● What to work on
Repeat exactly, and only, the lines below starting at the line that contains "camera: 55 degrees left, 0 degrees up" and ending at the line that contains "(474, 575) = (519, 505): none -> red pot", inclusive of both.

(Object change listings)
^^^^
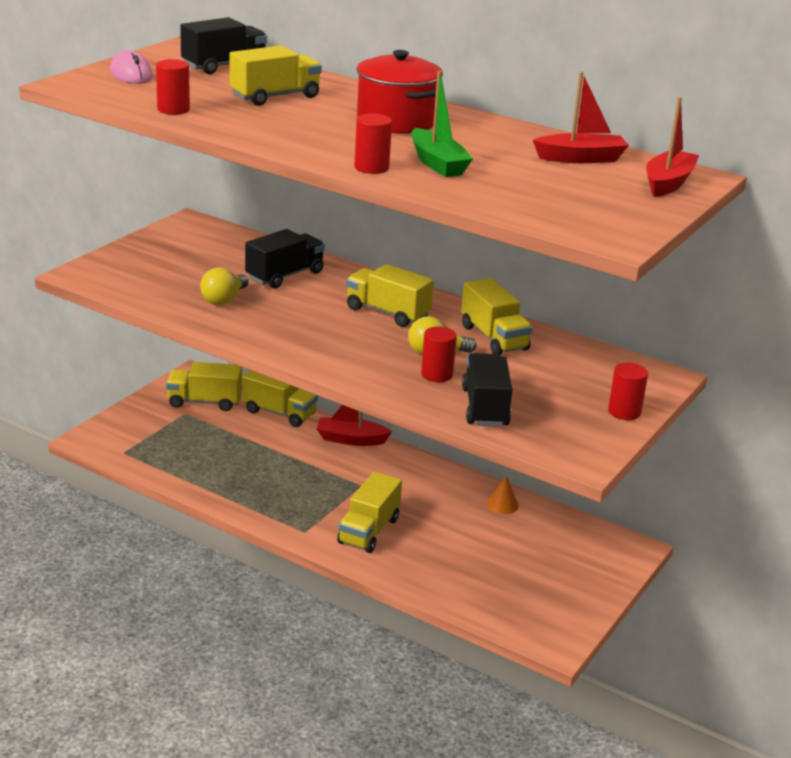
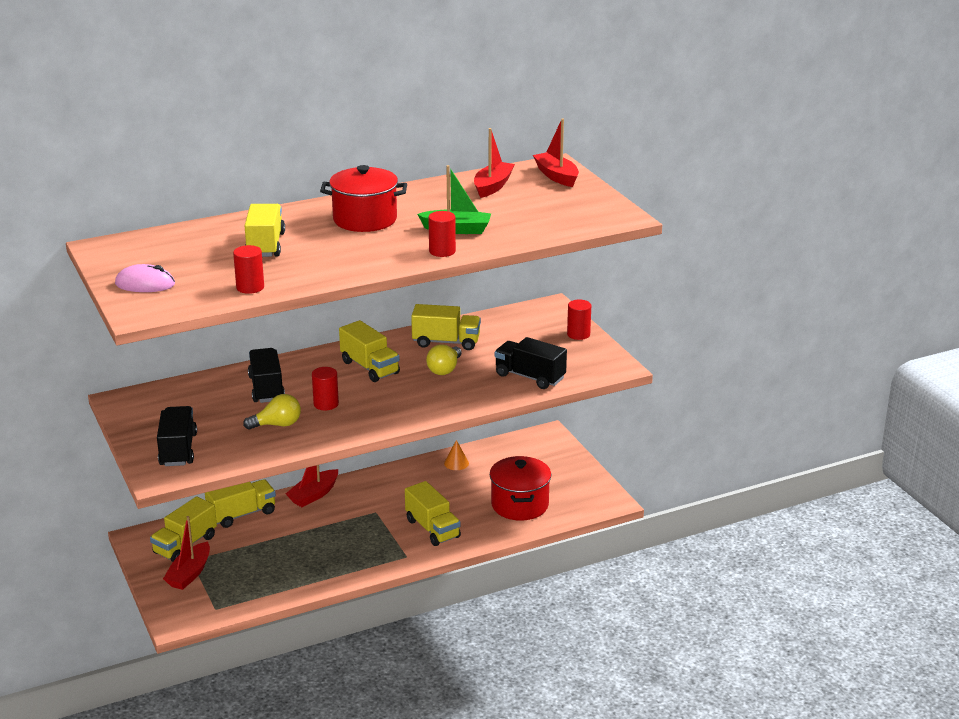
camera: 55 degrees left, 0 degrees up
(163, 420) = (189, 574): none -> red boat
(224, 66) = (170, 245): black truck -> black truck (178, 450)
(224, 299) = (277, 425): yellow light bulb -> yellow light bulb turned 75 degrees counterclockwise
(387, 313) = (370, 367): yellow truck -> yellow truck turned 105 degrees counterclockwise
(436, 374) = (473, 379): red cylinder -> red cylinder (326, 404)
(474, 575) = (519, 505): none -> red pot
^^^^
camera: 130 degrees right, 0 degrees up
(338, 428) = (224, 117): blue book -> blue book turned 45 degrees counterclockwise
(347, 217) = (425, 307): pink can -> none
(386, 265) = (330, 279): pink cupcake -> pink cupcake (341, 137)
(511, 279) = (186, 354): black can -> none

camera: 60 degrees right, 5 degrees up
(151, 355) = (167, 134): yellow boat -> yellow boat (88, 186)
^^^^
● Solution to this exercise
camera: 55 degrees left, 0 degrees up
(163, 420) = (189, 574): none -> red boat
(224, 66) = (170, 245): black truck -> black truck (178, 450)
(224, 299) = (277, 425): yellow light bulb -> yellow light bulb turned 75 degrees counterclockwise
(387, 313) = (370, 367): yellow truck -> yellow truck turned 105 degrees counterclockwise
(436, 374) = (473, 379): red cylinder -> red cylinder (326, 404)
(474, 575) = (519, 505): none -> red pot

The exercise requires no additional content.